(Task to carry out):
Reproduce, exactly and in full, only the lines below from the one containing "C6: 2.2uF (plus" through the one containing "TR2: PNP S8550".

(Material for this task):
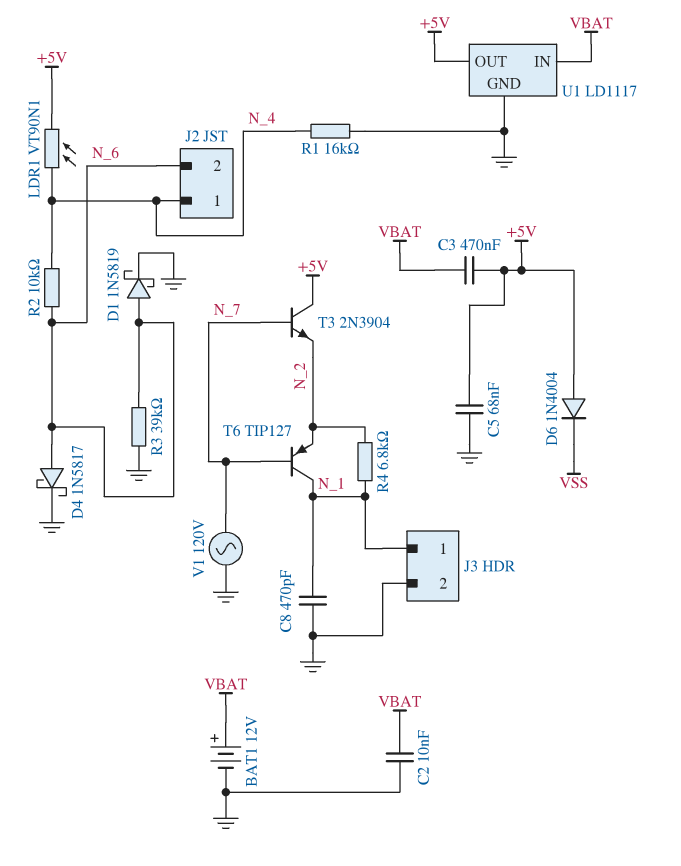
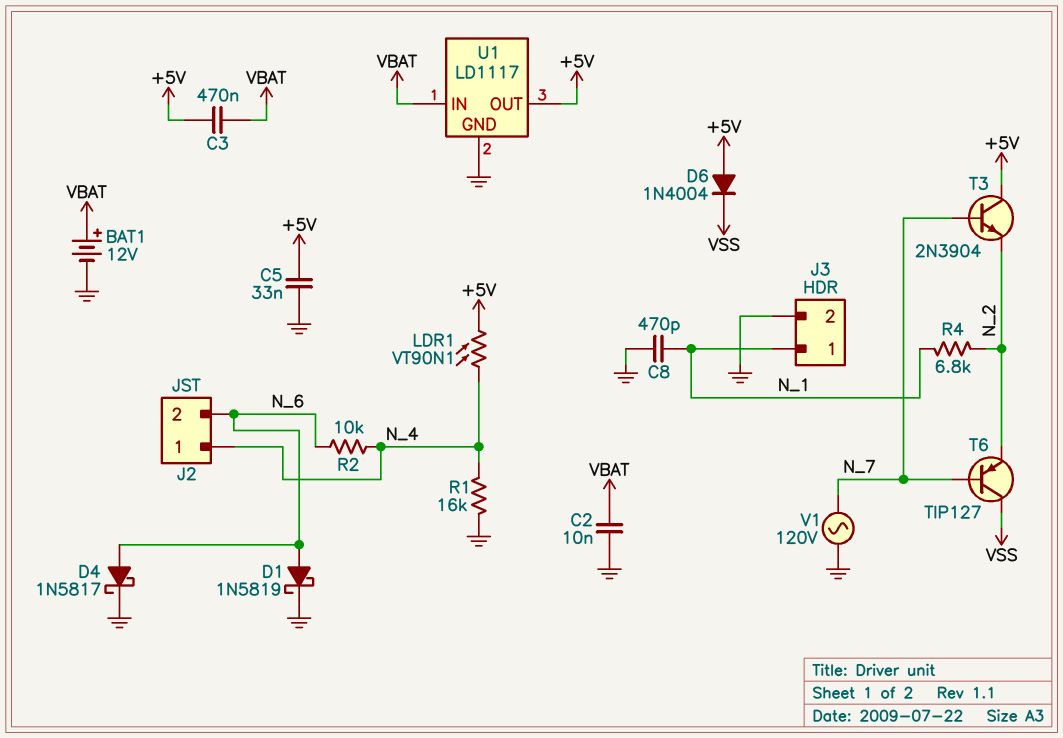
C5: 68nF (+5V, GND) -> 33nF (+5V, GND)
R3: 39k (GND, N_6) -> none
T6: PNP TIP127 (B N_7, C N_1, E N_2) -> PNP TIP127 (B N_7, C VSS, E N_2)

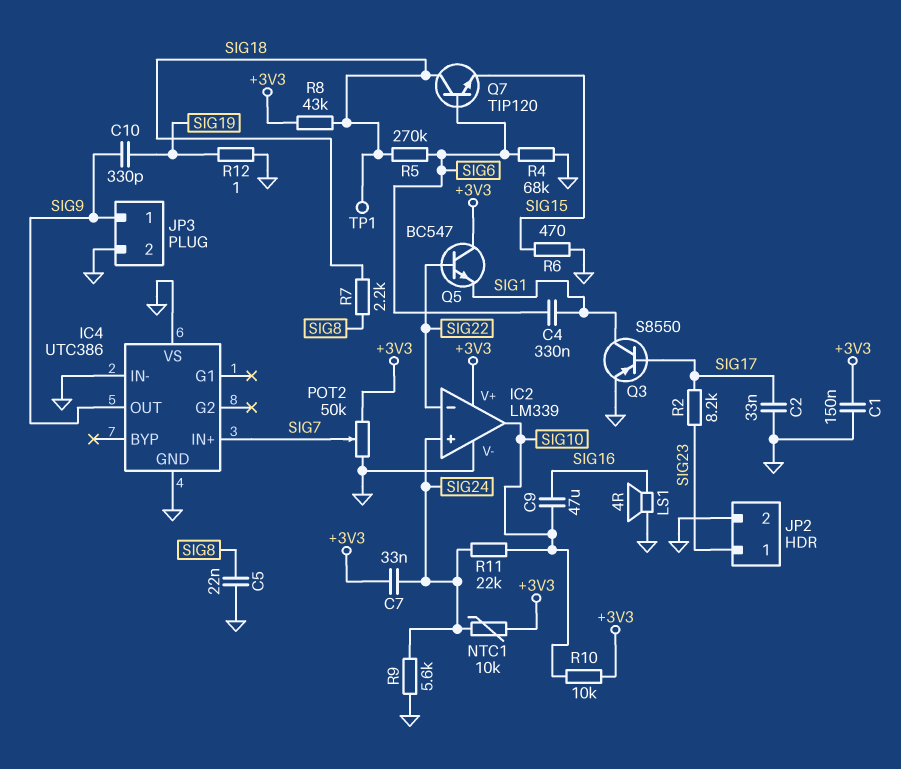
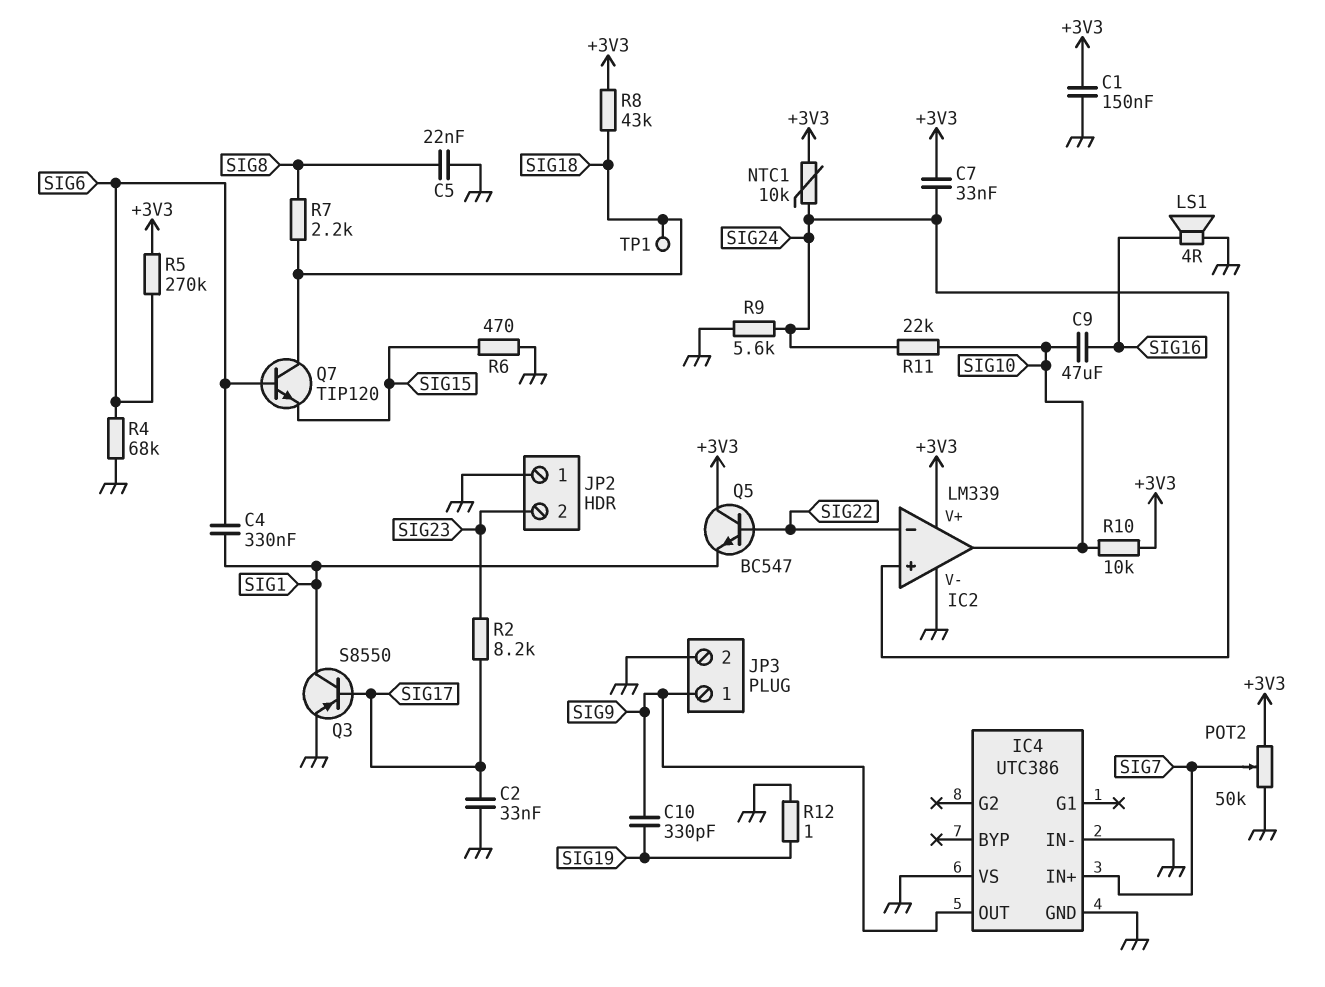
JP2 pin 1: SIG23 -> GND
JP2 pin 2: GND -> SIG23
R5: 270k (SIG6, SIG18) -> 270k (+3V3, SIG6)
...
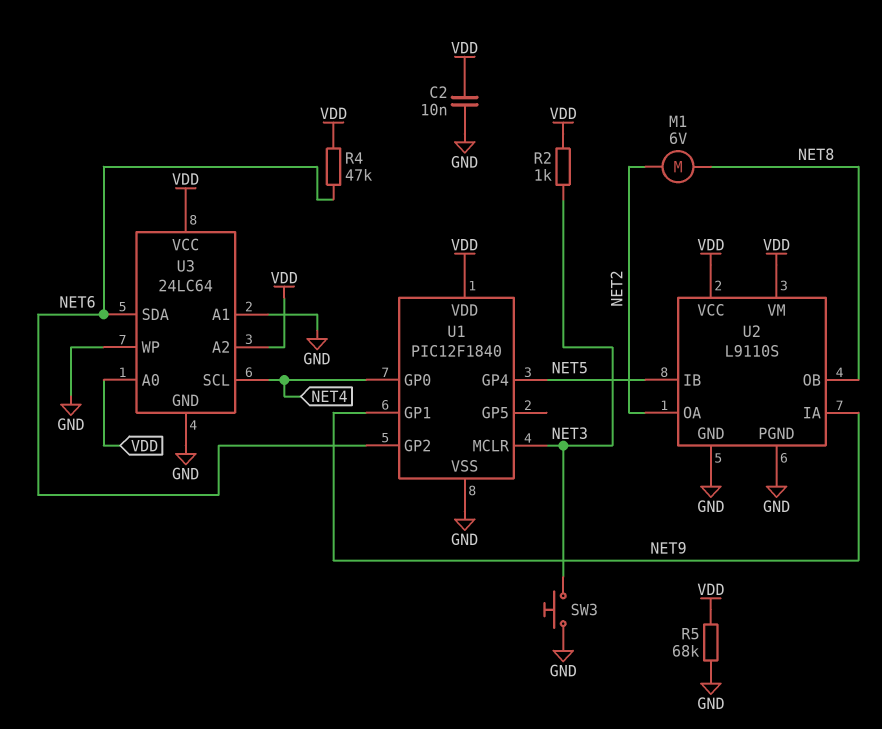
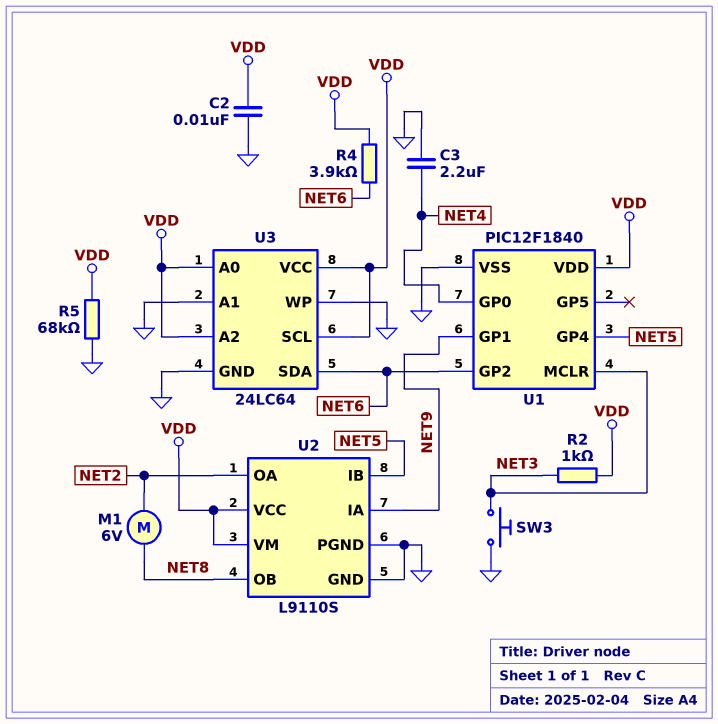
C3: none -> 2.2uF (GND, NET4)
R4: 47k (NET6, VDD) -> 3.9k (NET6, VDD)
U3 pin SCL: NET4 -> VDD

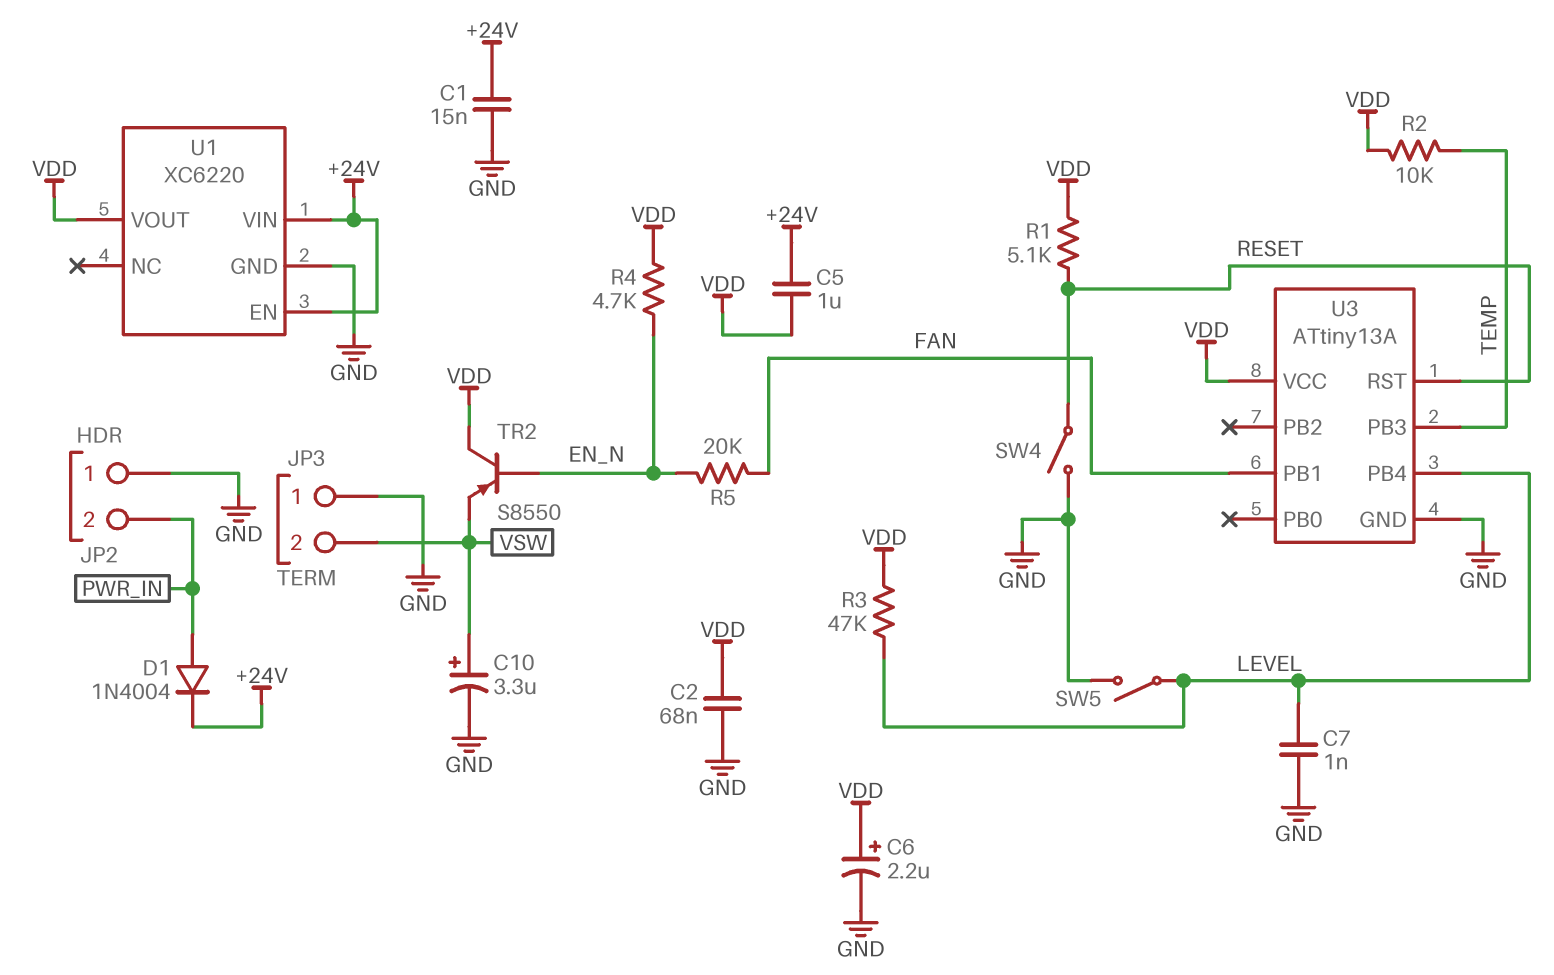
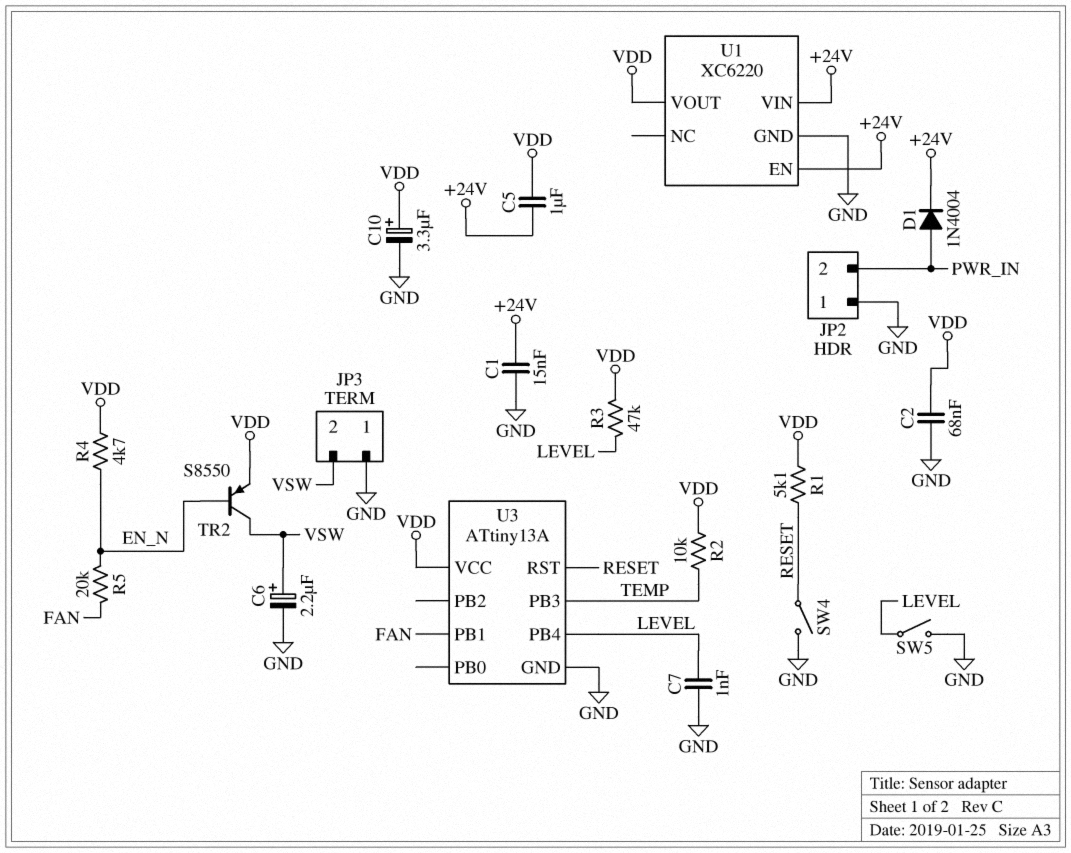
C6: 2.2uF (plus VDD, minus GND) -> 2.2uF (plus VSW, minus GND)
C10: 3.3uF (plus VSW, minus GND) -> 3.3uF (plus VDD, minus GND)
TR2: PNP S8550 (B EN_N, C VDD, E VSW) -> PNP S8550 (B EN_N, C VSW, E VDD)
...
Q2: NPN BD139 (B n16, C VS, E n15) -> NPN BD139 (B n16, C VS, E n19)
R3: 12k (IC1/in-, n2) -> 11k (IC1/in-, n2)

(Answer below):
C6: 2.2uF (plus VDD, minus GND) -> 2.2uF (plus VSW, minus GND)
C10: 3.3uF (plus VSW, minus GND) -> 3.3uF (plus VDD, minus GND)
TR2: PNP S8550 (B EN_N, C VDD, E VSW) -> PNP S8550 (B EN_N, C VSW, E VDD)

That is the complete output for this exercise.